Segment Open

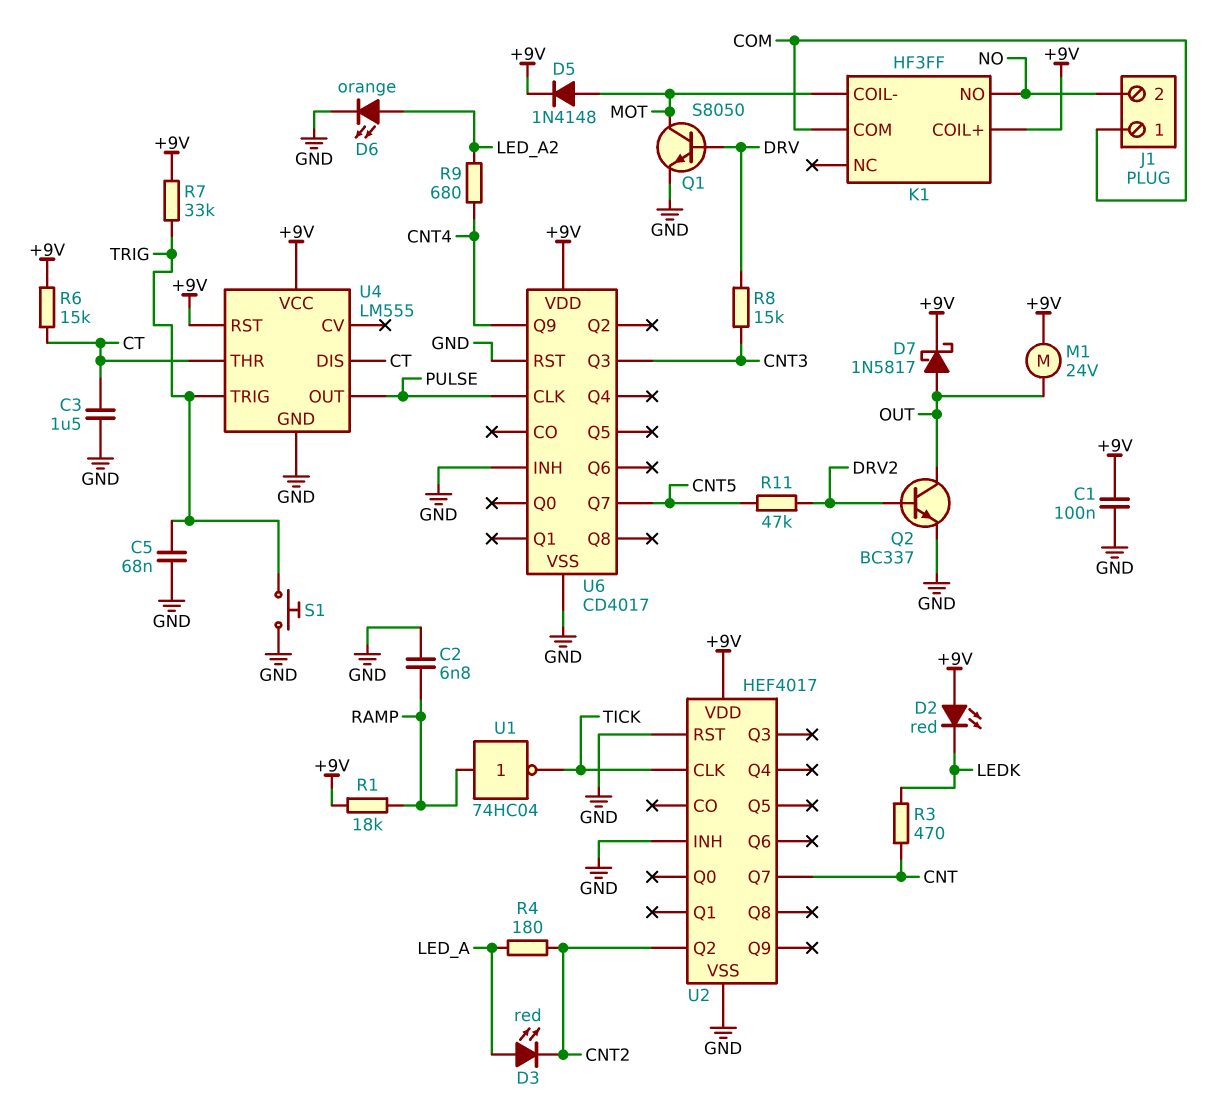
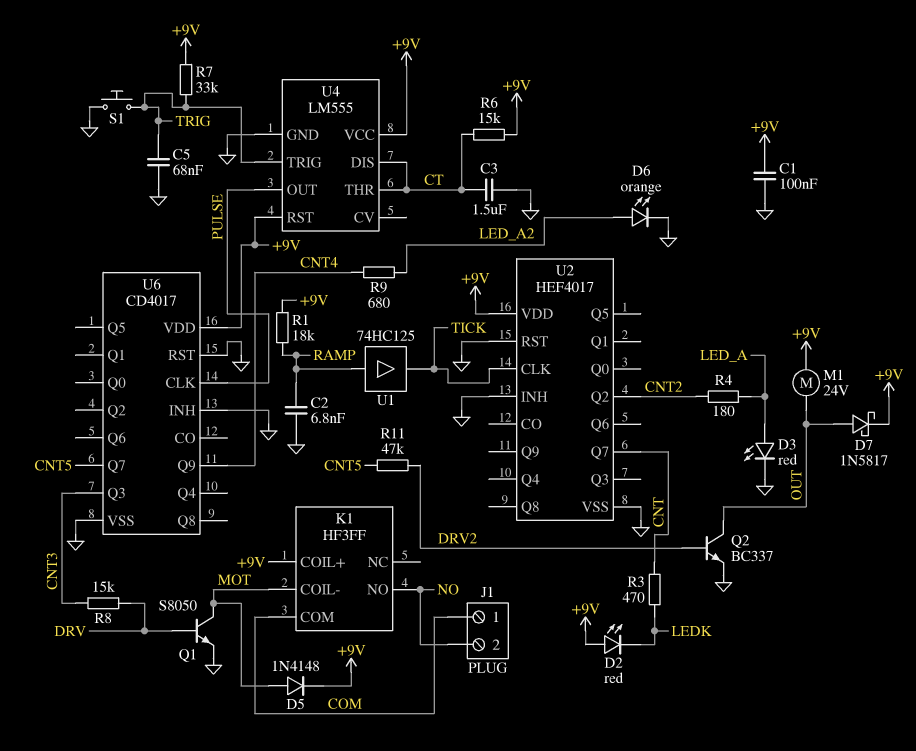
D3: LED red (A LED_A, K CNT2) -> LED red (A LED_A, K GND)
U1: NOT 74HC04 (in RAMP, out TICK) -> buffer 74HC125 (in RAMP, out TICK)

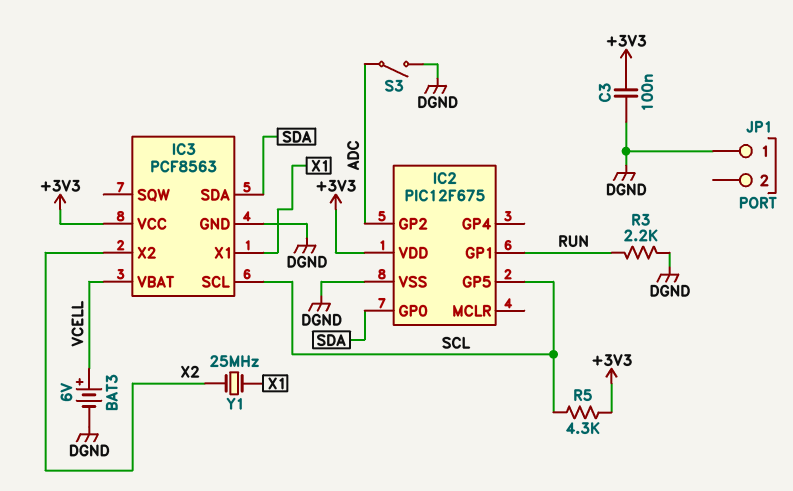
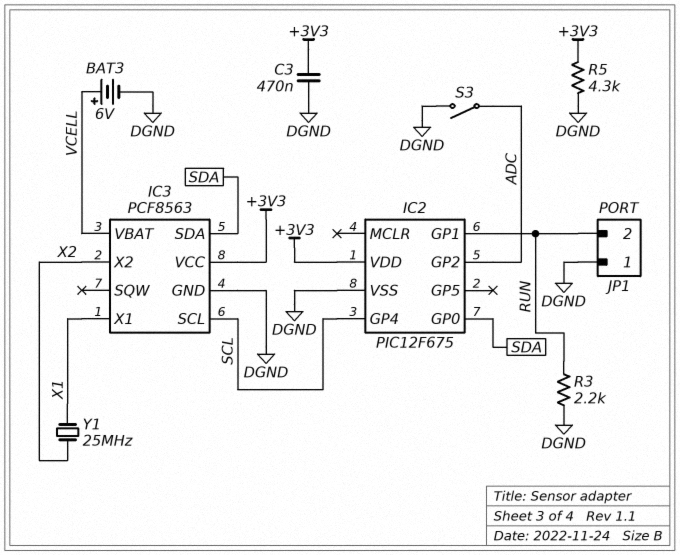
C3: 100nF (+3V3, DGND) -> 470nF (+3V3, DGND)
IC2 pin GP4: none -> SCL
IC2 pin GP5: SCL -> none
JP1 pin 2: none -> RUN
R5: 4.3k (+3V3, SCL) -> 4.3k (+3V3, DGND)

Segment Closed

- _TASK TO COMPLETE_
Look through the material and report how many of its lines hold the string "none", giving the number only.

- _EXERCISE SOLUTION_
3